Which lines below contain the word "ruler"? Copy each one.

Coordinate-based change listings:
-=-=-
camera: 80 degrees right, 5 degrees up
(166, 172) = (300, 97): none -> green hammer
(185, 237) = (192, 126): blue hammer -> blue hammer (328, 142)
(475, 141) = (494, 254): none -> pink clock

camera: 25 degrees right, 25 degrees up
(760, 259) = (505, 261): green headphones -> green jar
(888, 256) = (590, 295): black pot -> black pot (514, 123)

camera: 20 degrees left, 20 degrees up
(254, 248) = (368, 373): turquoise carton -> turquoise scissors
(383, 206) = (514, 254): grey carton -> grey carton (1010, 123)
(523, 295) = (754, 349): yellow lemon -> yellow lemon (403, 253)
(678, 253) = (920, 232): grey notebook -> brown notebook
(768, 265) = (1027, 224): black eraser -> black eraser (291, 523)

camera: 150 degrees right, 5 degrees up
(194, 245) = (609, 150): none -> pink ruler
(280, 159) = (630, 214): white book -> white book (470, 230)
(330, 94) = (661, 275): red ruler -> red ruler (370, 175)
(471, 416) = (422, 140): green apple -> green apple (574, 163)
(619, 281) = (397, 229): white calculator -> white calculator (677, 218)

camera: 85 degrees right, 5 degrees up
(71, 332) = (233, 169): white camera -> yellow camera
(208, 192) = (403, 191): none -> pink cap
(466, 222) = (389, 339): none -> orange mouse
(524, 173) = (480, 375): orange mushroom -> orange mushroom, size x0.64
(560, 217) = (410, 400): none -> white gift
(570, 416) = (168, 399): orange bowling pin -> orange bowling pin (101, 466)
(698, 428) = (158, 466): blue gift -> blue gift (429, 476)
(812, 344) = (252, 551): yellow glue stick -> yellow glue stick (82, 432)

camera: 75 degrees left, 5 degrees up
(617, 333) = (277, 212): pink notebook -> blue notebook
-=-=-
◆ **Solution to the exercise**
(194, 245) = (609, 150): none -> pink ruler
(330, 94) = (661, 275): red ruler -> red ruler (370, 175)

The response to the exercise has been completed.